### Input material:
## start
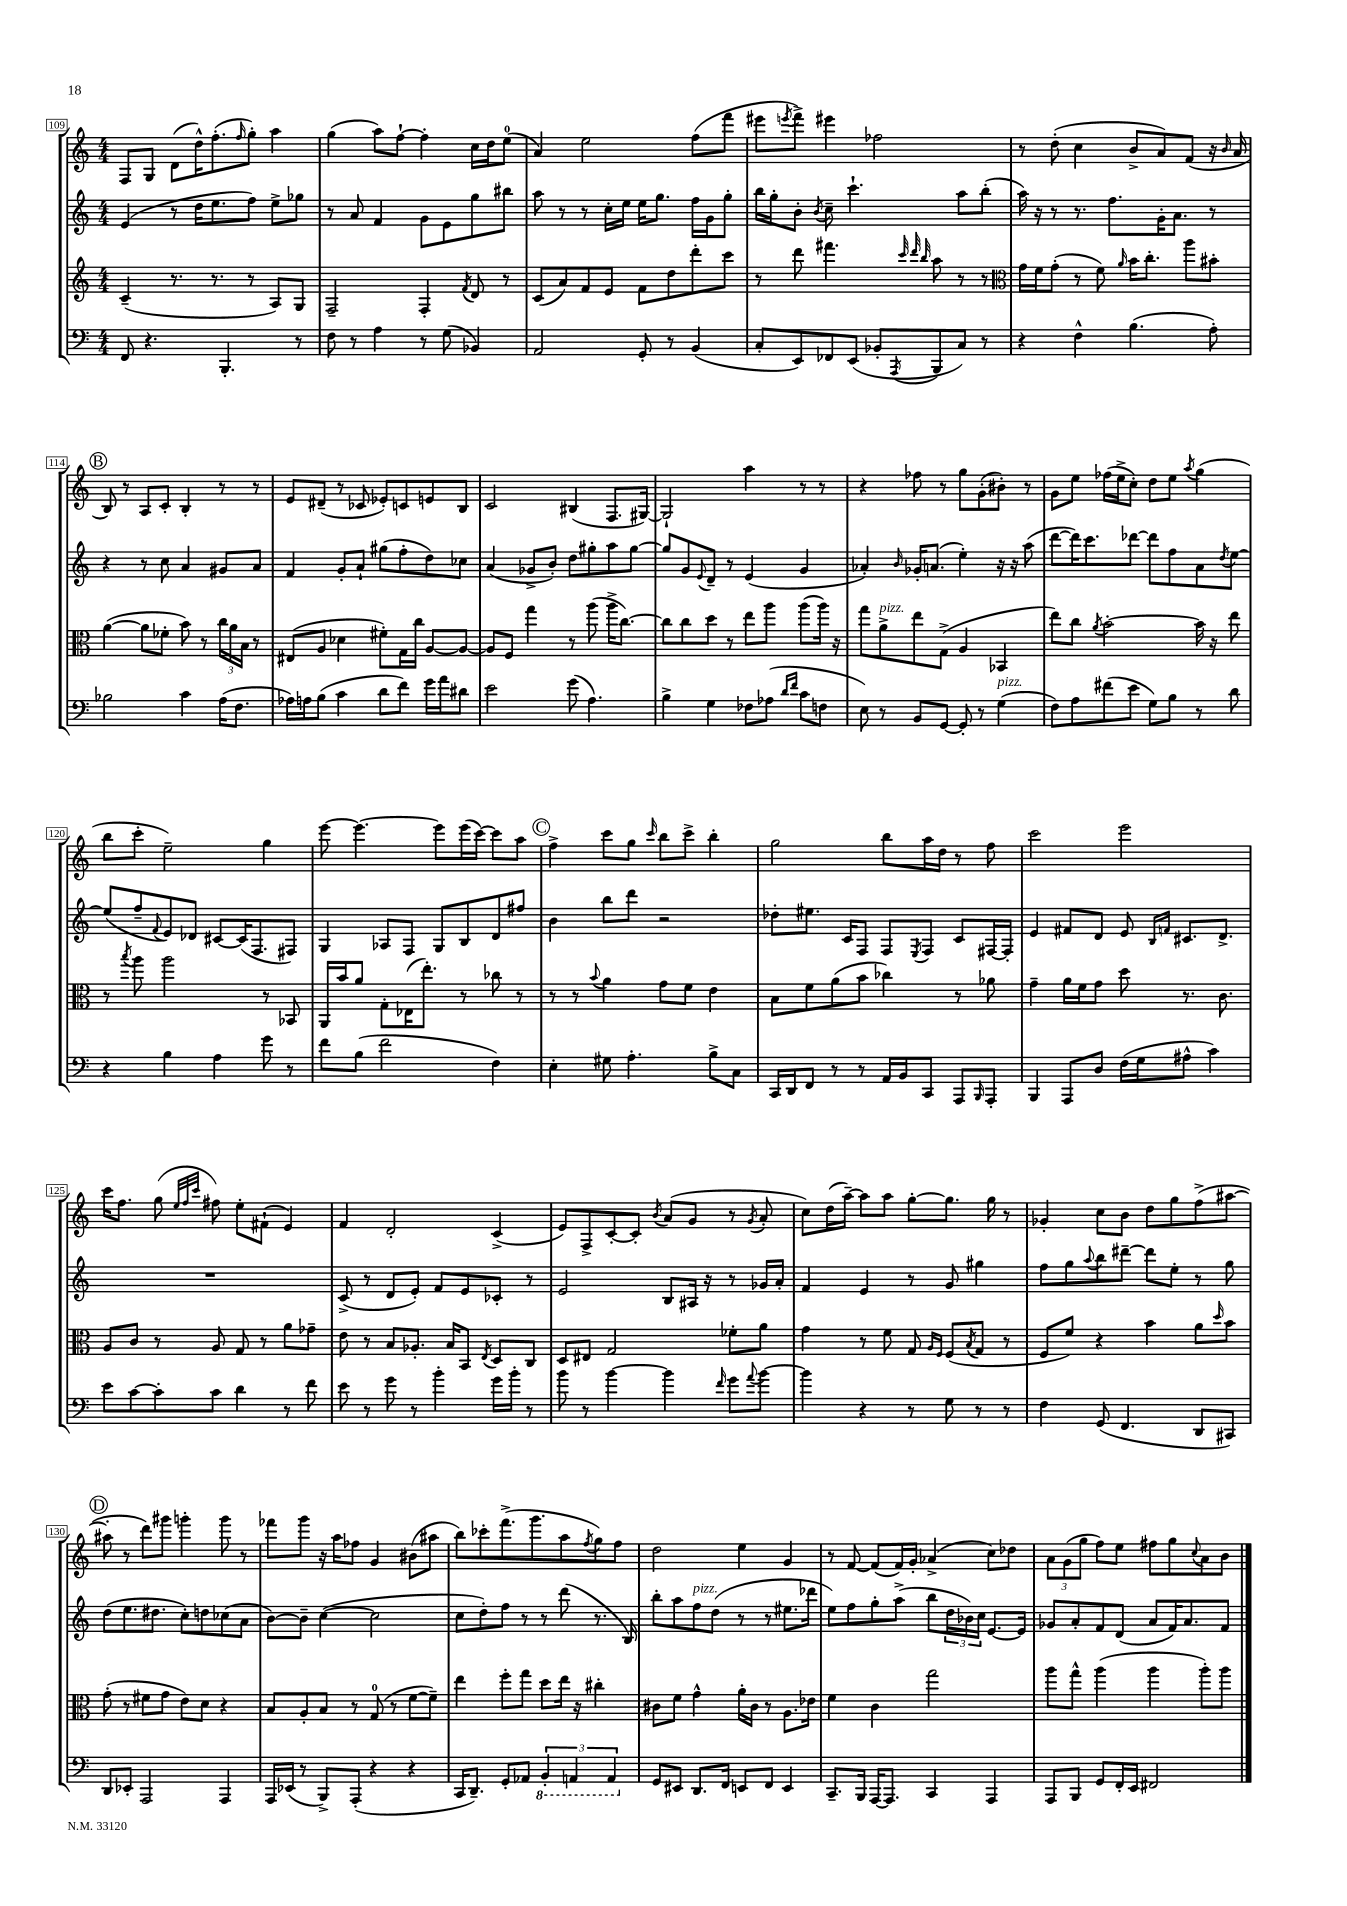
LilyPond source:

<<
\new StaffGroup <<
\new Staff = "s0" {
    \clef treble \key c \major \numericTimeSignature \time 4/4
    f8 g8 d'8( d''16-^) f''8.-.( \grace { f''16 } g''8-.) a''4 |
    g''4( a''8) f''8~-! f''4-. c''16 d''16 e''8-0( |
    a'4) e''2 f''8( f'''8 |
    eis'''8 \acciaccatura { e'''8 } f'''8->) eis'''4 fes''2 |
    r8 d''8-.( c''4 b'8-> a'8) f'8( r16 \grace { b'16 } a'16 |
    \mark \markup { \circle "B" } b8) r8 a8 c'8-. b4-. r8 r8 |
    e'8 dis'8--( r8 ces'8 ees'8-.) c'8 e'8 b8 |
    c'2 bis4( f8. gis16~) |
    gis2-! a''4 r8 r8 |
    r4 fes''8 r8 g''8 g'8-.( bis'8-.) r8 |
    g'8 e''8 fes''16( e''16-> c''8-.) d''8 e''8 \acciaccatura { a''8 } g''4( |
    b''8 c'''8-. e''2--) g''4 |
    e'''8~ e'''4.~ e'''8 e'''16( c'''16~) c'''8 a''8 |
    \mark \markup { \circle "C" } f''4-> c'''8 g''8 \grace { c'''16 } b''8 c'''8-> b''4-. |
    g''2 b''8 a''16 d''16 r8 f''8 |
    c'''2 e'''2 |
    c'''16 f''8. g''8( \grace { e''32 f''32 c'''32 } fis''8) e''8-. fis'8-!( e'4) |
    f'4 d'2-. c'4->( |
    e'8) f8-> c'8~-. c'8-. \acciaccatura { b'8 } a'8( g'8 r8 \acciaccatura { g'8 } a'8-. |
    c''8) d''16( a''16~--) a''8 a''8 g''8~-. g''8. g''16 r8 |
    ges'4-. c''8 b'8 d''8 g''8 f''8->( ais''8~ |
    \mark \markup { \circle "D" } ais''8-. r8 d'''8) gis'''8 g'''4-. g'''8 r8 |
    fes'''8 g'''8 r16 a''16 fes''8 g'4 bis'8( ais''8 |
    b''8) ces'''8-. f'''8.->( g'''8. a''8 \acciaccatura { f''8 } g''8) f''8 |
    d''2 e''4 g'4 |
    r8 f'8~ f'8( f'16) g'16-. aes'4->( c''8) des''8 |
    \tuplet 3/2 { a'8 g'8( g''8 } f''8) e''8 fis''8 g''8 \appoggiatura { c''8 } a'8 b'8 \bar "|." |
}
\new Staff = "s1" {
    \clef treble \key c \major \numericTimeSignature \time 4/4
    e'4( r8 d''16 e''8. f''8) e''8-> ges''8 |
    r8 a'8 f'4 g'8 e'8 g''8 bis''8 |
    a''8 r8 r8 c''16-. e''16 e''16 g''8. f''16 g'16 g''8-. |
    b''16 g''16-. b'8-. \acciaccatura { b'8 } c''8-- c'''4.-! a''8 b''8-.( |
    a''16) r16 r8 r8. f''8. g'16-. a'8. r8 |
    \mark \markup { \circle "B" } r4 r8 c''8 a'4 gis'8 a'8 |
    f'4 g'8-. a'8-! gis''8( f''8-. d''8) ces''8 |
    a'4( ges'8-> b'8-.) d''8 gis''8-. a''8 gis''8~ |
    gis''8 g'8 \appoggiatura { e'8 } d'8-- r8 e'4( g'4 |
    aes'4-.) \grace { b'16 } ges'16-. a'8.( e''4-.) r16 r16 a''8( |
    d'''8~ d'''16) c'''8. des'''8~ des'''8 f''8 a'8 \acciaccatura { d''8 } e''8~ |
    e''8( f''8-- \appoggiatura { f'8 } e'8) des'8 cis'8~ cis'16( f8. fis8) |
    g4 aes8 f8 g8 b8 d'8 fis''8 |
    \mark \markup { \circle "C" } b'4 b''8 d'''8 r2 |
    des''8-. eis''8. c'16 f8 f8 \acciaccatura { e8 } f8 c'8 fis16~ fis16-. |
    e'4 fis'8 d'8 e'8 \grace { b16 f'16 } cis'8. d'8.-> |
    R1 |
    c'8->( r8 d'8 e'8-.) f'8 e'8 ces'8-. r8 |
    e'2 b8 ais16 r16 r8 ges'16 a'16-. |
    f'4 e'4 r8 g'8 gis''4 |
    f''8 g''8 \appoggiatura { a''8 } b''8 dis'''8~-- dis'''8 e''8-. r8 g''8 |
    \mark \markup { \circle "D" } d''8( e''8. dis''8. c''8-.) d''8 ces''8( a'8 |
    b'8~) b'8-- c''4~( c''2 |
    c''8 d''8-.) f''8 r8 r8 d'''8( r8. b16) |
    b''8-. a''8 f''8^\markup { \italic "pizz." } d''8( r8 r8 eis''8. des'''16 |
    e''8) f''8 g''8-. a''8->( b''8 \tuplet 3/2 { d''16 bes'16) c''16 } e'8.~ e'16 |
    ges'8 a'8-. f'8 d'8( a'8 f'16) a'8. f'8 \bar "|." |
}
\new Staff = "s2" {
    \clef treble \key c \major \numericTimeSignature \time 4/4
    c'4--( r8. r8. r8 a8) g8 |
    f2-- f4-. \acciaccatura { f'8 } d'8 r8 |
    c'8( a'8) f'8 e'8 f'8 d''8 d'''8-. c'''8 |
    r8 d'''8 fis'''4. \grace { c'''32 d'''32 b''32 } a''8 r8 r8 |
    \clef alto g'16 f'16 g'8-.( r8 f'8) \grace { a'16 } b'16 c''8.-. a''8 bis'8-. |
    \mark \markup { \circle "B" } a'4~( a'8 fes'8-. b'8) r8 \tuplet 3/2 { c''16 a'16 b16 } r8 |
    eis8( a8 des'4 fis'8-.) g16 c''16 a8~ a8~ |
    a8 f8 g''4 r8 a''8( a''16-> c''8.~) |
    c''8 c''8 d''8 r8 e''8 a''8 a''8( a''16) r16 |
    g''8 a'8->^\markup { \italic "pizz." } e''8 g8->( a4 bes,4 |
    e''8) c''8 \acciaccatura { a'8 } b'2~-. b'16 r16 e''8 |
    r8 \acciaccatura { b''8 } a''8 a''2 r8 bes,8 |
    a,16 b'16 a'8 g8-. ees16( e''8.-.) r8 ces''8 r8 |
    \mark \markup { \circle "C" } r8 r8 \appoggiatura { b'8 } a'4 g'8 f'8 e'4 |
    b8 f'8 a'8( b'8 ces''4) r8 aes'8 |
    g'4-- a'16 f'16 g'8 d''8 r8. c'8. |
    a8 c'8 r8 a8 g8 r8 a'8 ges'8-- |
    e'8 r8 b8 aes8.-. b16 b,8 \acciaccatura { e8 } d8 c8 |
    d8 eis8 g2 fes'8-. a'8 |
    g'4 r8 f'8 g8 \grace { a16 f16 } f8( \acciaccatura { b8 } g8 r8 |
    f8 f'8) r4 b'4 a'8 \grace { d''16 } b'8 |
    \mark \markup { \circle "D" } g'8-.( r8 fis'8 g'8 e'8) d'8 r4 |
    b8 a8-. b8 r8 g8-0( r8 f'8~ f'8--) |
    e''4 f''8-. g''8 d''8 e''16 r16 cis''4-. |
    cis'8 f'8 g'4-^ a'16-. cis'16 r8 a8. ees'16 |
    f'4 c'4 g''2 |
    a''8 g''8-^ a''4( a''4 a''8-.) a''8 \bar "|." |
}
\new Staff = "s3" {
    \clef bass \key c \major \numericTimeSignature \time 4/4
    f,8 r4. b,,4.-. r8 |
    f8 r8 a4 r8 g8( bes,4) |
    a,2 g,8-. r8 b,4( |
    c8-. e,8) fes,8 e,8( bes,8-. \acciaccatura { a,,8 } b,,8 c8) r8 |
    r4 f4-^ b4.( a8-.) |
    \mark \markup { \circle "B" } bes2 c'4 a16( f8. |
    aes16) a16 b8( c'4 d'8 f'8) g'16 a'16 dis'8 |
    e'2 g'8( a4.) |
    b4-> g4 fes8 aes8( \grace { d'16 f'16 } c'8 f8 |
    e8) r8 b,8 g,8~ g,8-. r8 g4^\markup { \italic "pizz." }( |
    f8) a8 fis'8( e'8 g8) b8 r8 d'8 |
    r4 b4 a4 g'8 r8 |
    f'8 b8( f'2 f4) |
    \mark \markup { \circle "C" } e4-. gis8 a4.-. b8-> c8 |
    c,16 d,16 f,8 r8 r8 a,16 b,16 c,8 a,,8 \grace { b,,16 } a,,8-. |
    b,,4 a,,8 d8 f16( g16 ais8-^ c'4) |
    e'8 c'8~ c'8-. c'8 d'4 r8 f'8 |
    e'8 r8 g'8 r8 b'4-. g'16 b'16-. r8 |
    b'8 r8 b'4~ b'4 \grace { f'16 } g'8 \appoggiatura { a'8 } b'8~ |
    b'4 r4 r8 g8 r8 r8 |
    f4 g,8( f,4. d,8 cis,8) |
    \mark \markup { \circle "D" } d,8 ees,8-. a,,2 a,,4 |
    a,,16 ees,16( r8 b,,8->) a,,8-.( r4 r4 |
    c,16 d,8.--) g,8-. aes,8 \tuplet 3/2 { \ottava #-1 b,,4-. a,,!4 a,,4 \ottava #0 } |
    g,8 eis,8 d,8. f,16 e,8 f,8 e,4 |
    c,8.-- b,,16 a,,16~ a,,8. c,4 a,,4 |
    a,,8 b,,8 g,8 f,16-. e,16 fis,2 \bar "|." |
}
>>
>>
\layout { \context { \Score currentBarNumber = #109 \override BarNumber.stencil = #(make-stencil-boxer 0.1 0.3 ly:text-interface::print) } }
## end
### To be done:
Collect every line in the rows above that contains the string "tuplet".

### Finished exercise:
    \tuplet 3/2 { a'8 g'8( g''8 } f''8) e''8 fis''8 g''8 \appoggiatura { c''8 } a'8 b'8 \bar "|." |
    e''8) f''8 g''8-. a''8->( b''8 \tuplet 3/2 { d''16 bes'16) c''16 } e'8.~ e'16 |
    \mark \markup { \circle "B" } a'4~( a'8 fes'8-. b'8) r8 \tuplet 3/2 { c''16 a'16 b16 } r8 |
    c,16 d,8.--) g,8-. aes,8 \tuplet 3/2 { \ottava #-1 b,,4-. a,,!4 a,,4 \ottava #0 } |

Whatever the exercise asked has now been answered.